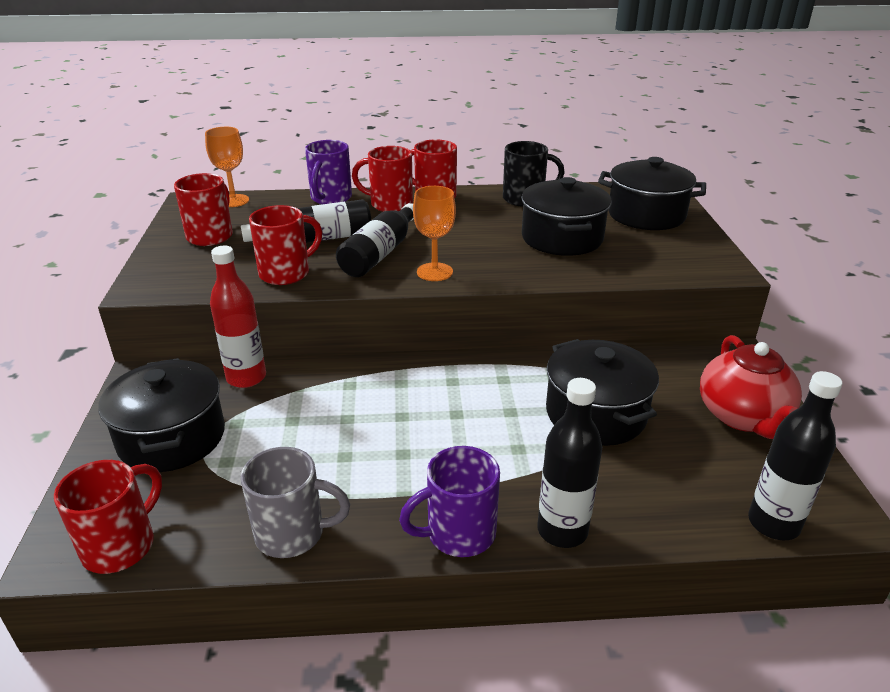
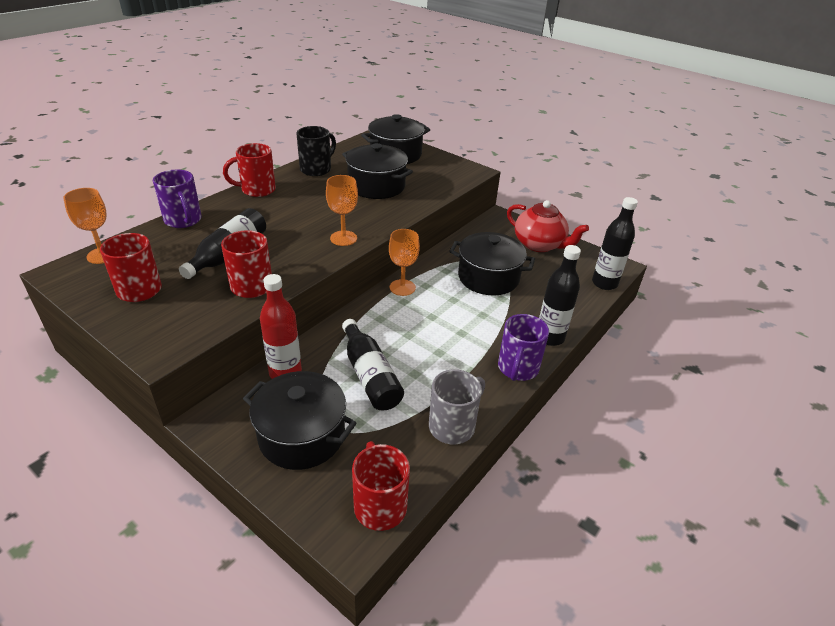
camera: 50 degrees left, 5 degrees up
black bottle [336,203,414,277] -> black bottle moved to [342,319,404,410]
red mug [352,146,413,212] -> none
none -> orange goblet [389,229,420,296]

= = = = = = =

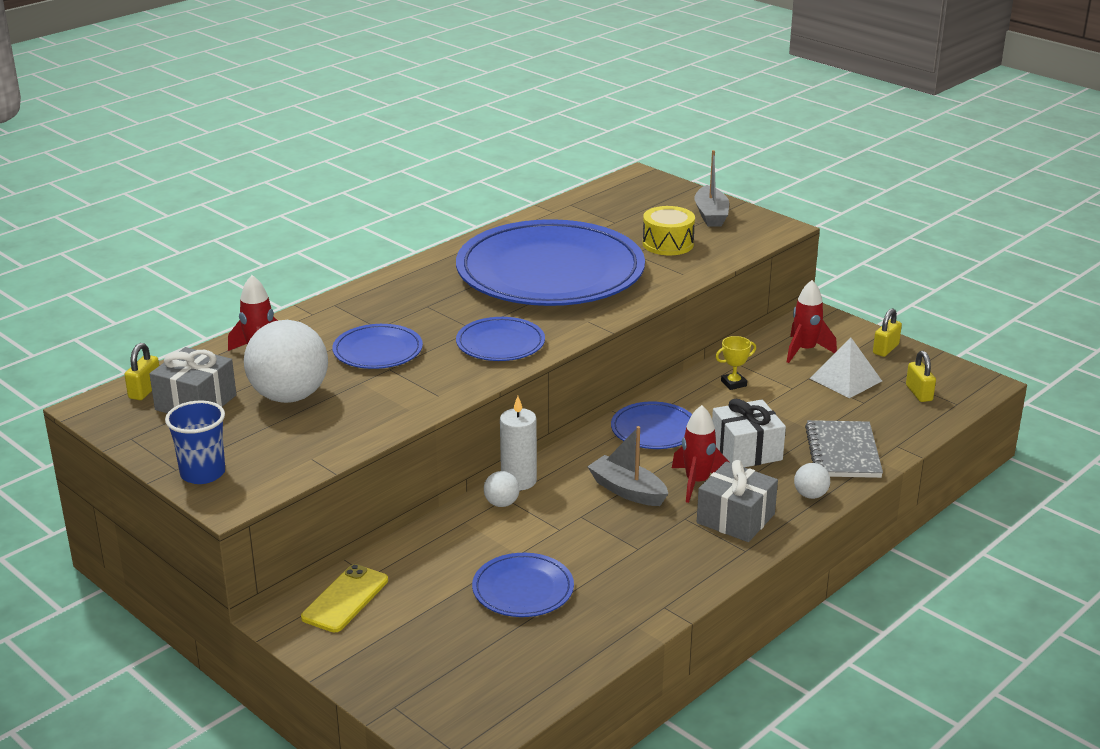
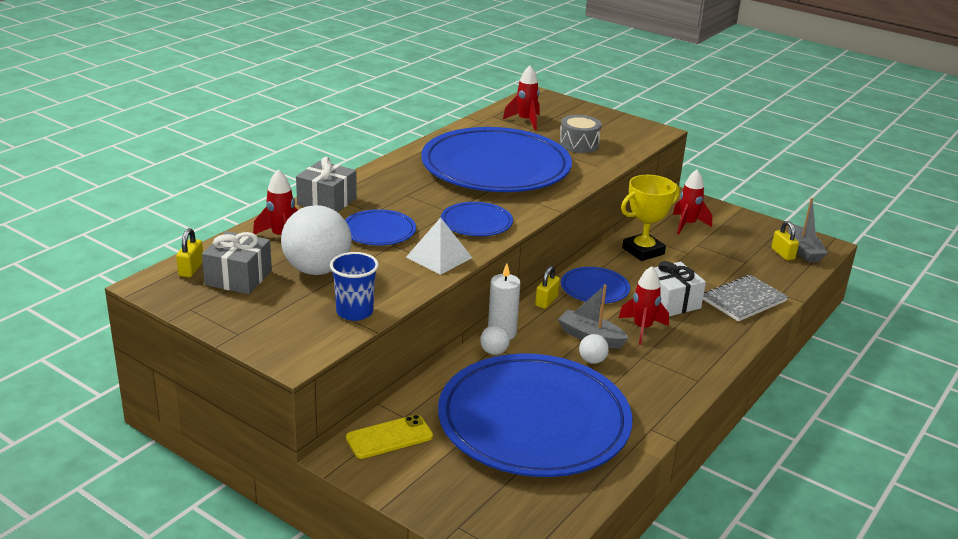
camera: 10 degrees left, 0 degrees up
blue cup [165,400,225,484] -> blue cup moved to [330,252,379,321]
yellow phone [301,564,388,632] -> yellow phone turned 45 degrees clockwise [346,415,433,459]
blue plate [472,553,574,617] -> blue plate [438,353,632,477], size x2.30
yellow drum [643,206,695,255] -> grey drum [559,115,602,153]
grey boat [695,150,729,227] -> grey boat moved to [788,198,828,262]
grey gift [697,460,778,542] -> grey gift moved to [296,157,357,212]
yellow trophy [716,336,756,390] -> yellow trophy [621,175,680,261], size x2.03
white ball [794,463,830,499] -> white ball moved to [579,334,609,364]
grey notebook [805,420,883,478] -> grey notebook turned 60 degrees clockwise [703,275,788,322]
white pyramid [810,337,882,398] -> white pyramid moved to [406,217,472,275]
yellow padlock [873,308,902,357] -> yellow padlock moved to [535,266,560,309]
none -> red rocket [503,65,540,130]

= = = = = = =

Could you repeat exactly the lines in the listing above from the one with "blue cup [165,400,225,484]" down to the one with "grey boat [695,150,729,227]"? Include both of those lines.

blue cup [165,400,225,484] -> blue cup moved to [330,252,379,321]
yellow phone [301,564,388,632] -> yellow phone turned 45 degrees clockwise [346,415,433,459]
blue plate [472,553,574,617] -> blue plate [438,353,632,477], size x2.30
yellow drum [643,206,695,255] -> grey drum [559,115,602,153]
grey boat [695,150,729,227] -> grey boat moved to [788,198,828,262]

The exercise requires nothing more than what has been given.